• [Action item]:
Leaving the pictures aside, transcribe every line below exactly.

--*--

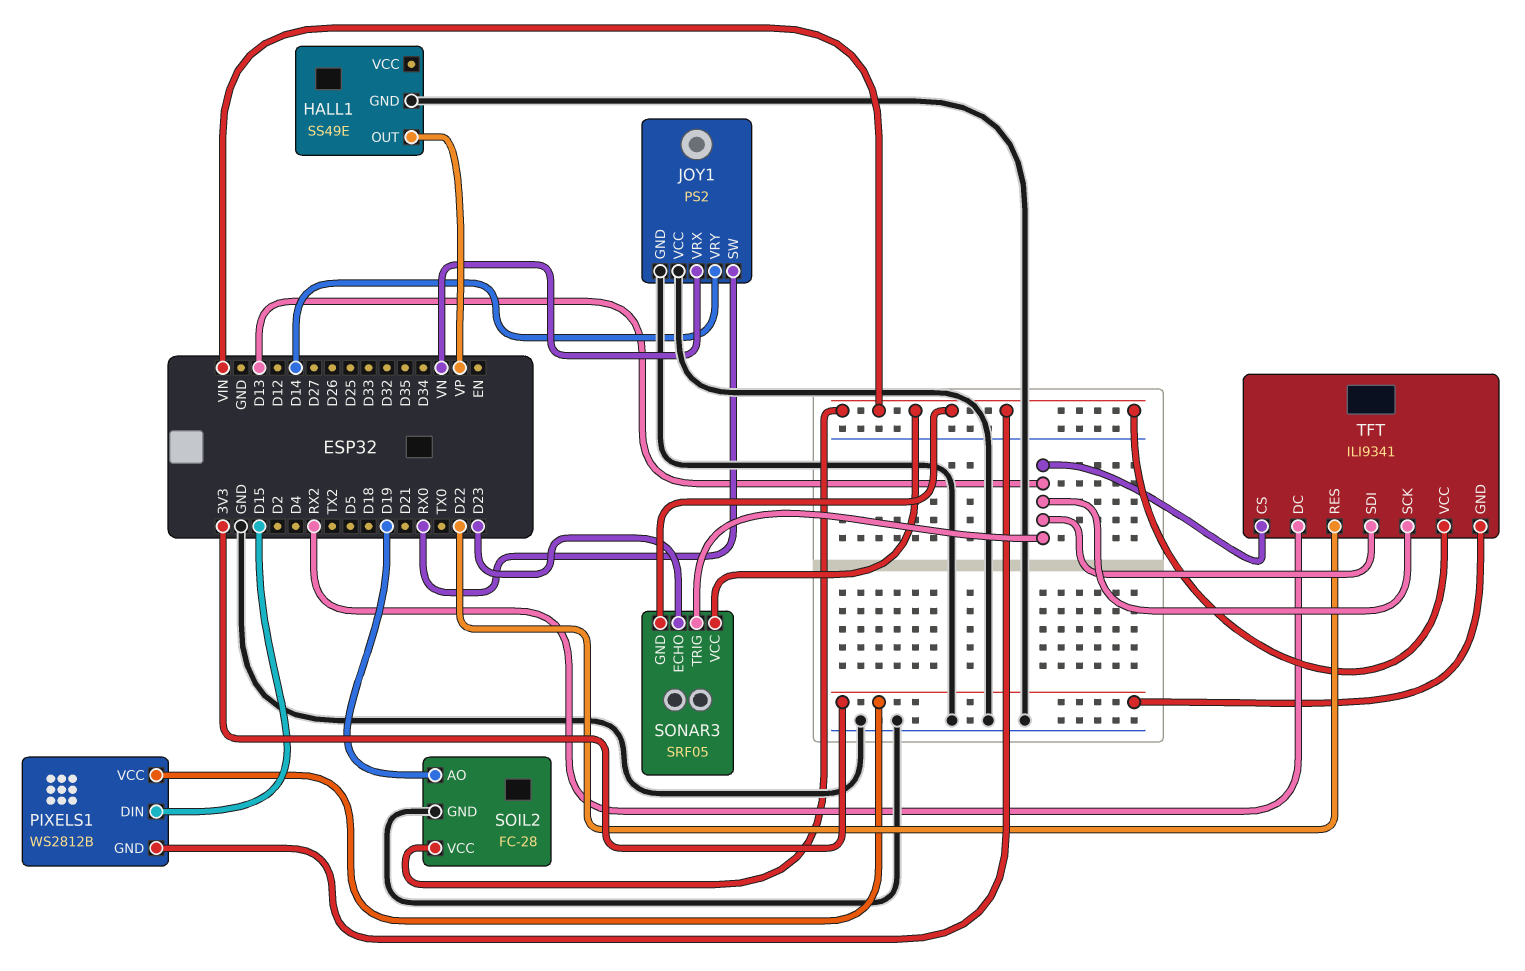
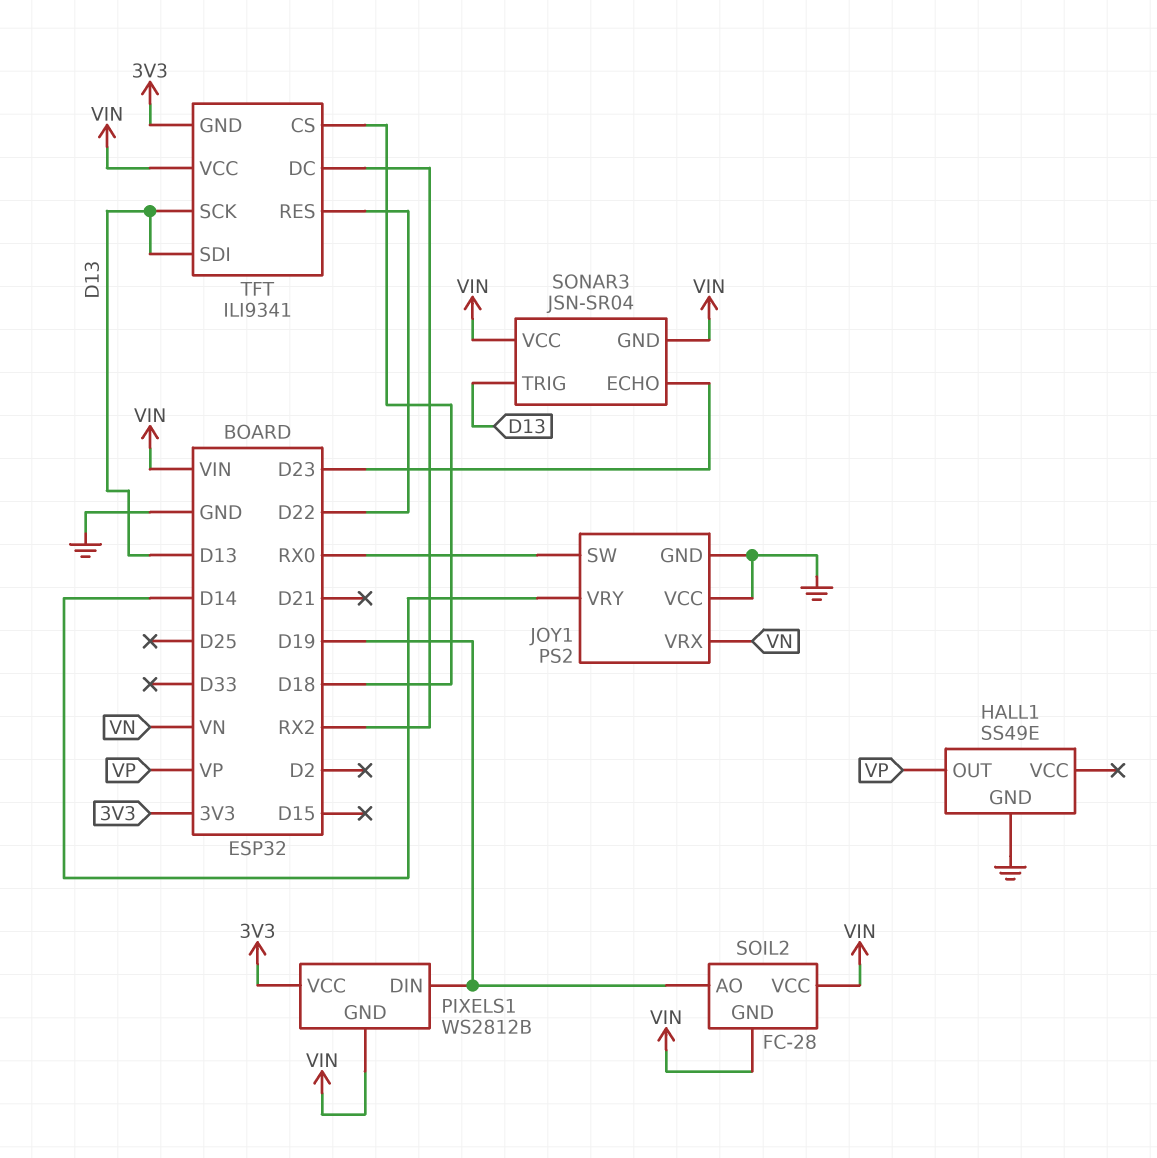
PIXELS1 pin DIN: D15 -> D19
SOIL2 pin GND: GND -> VIN
SONAR3: SRF05 -> JSN-SR04
TFT pin CS: D13 -> D18

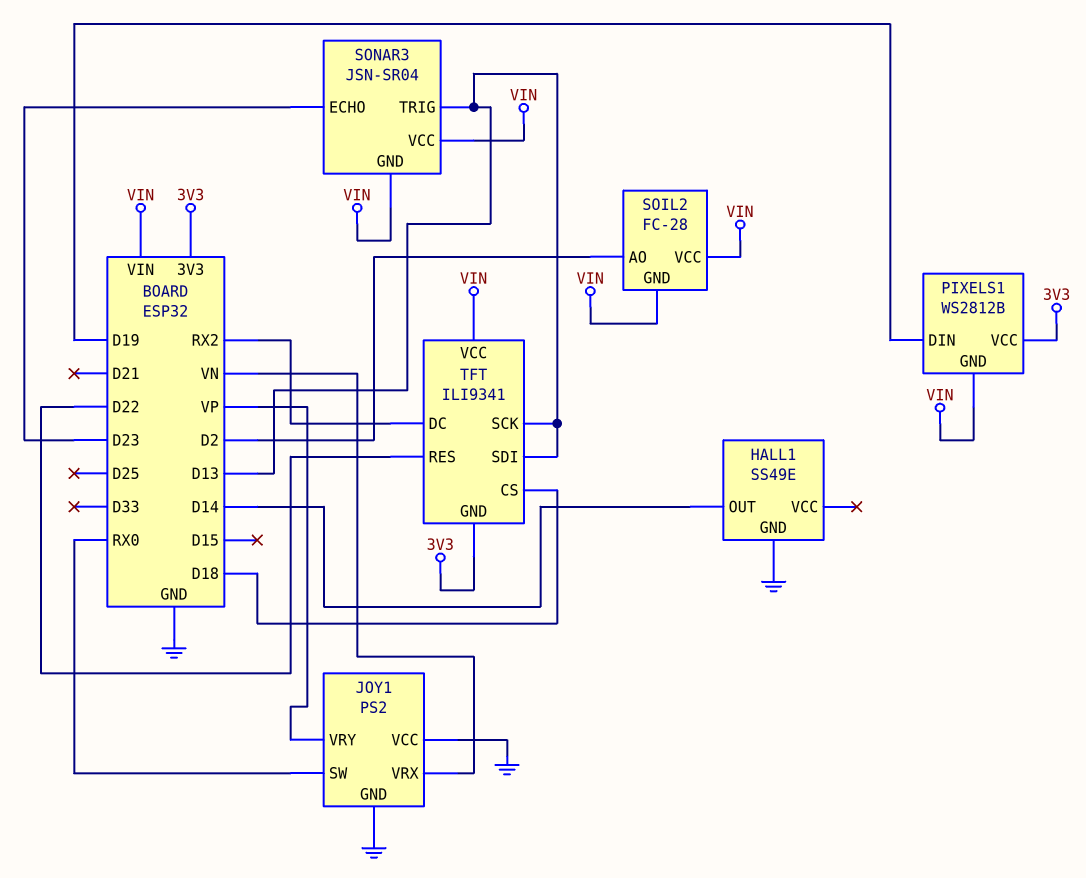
HALL1 pin OUT: VP -> D14
JOY1 pin VRY: D14 -> VP
SOIL2 pin AO: D19 -> D2

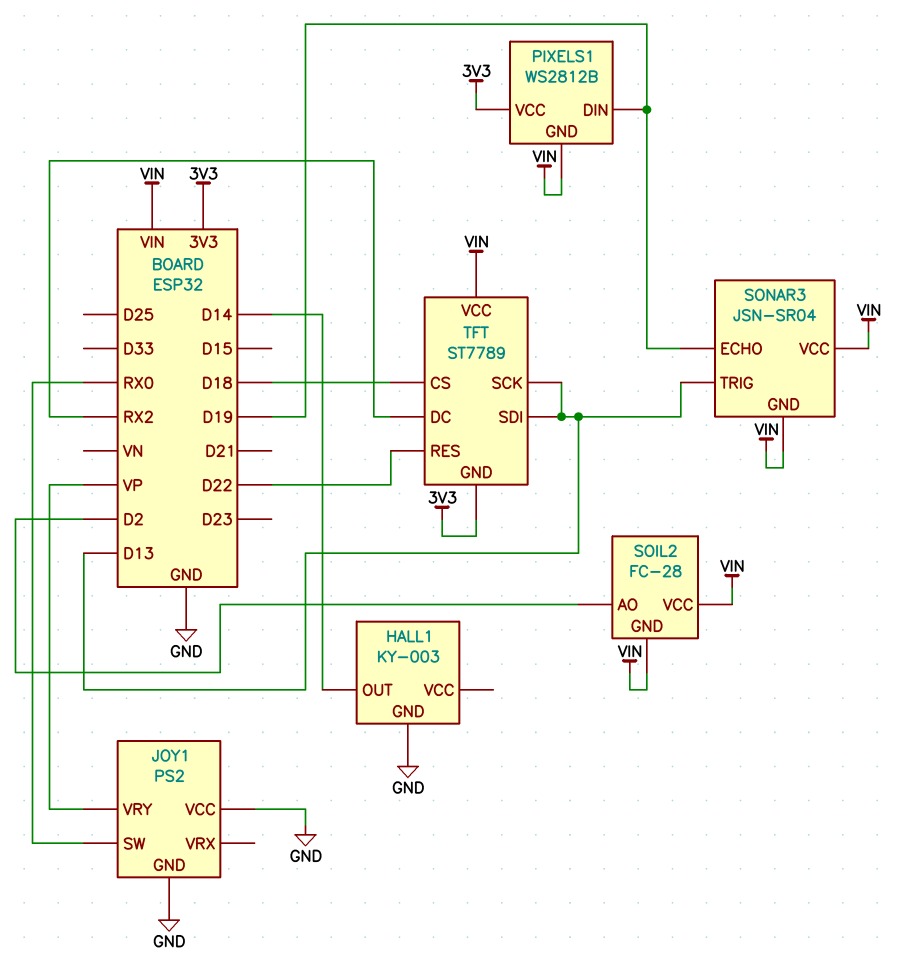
HALL1: SS49E -> KY-003
JOY1 pin VRX: VN -> none
SONAR3 pin ECHO: D23 -> D19
TFT: ILI9341 -> ST7789

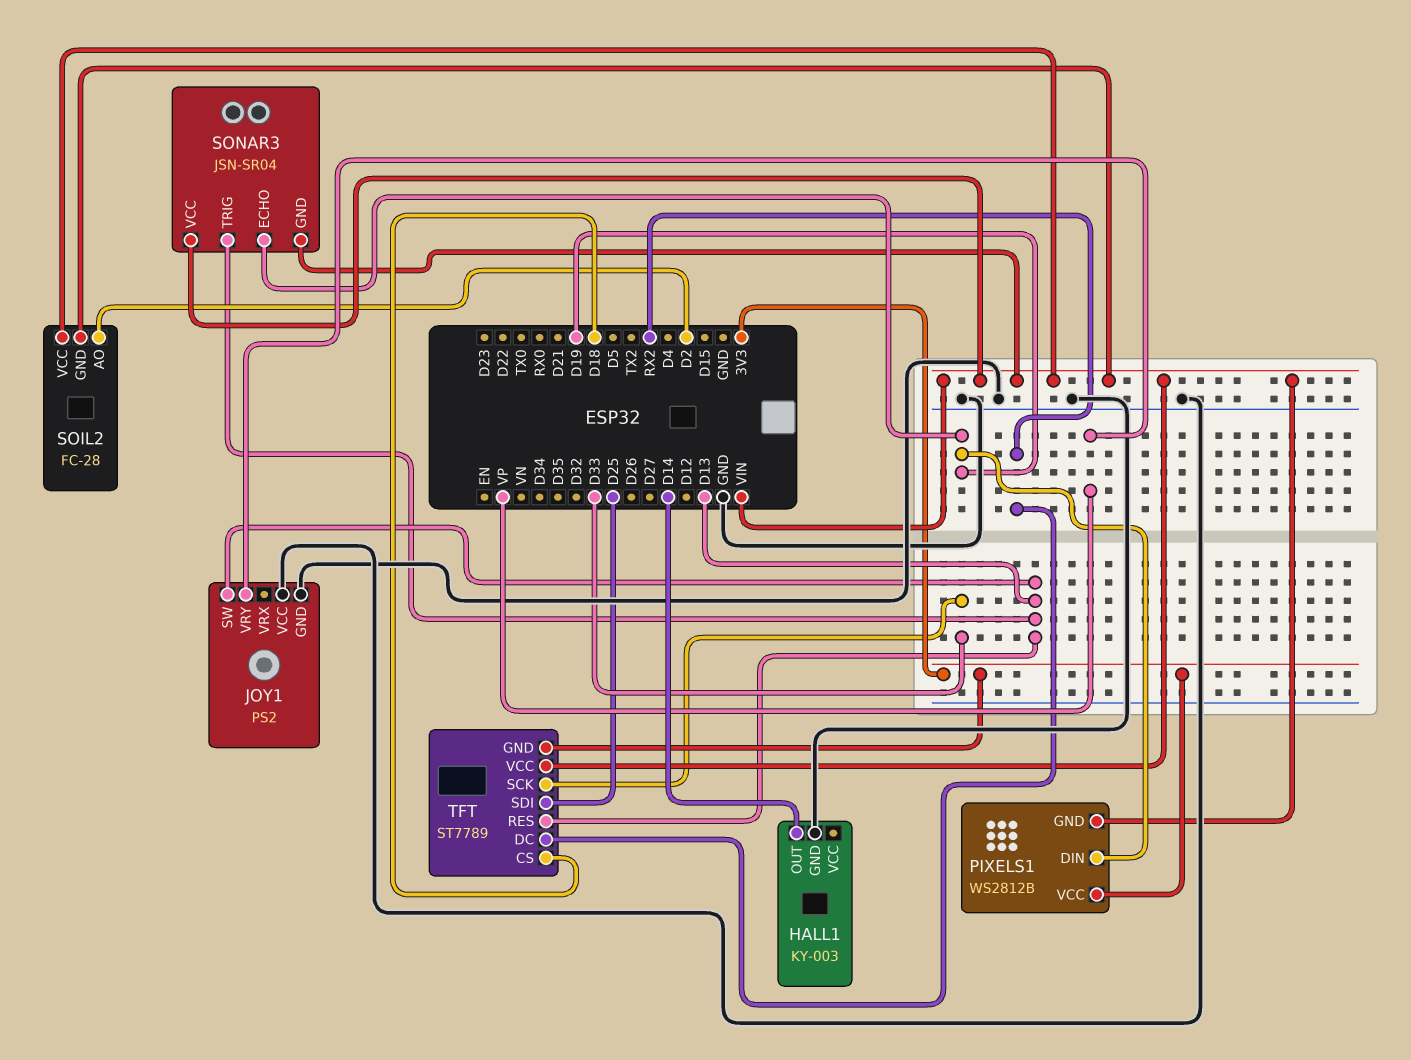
JOY1 pin SW: RX0 -> D13
TFT pin RES: D22 -> D13
TFT pin SCK: D13 -> D33
TFT pin SDI: D13 -> D25

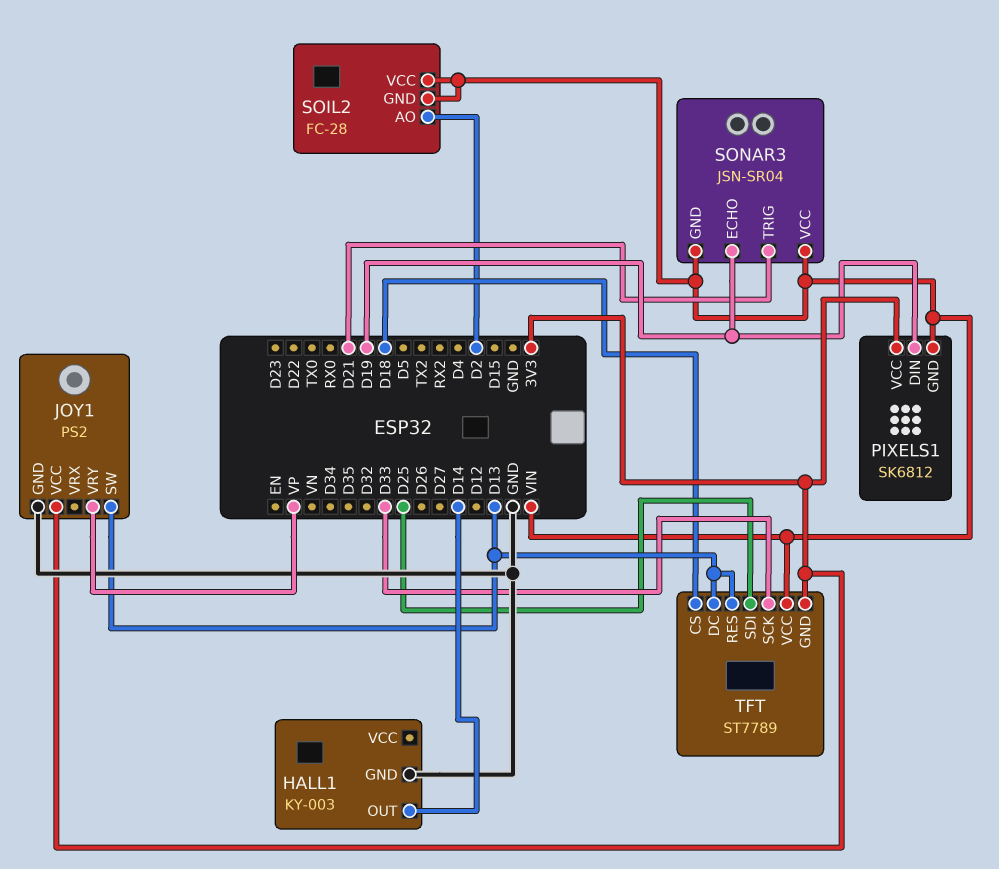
JOY1 pin VCC: GND -> 3V3
PIXELS1: WS2812B -> SK6812
SONAR3 pin TRIG: D13 -> D21
TFT pin DC: RX2 -> D13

--*--

• [Reply to the exercise]:
PIXELS1 pin DIN: D15 -> D19
SOIL2 pin GND: GND -> VIN
SONAR3: SRF05 -> JSN-SR04
TFT pin CS: D13 -> D18

HALL1 pin OUT: VP -> D14
JOY1 pin VRY: D14 -> VP
SOIL2 pin AO: D19 -> D2

HALL1: SS49E -> KY-003
JOY1 pin VRX: VN -> none
SONAR3 pin ECHO: D23 -> D19
TFT: ILI9341 -> ST7789

JOY1 pin SW: RX0 -> D13
TFT pin RES: D22 -> D13
TFT pin SCK: D13 -> D33
TFT pin SDI: D13 -> D25

JOY1 pin VCC: GND -> 3V3
PIXELS1: WS2812B -> SK6812
SONAR3 pin TRIG: D13 -> D21
TFT pin DC: RX2 -> D13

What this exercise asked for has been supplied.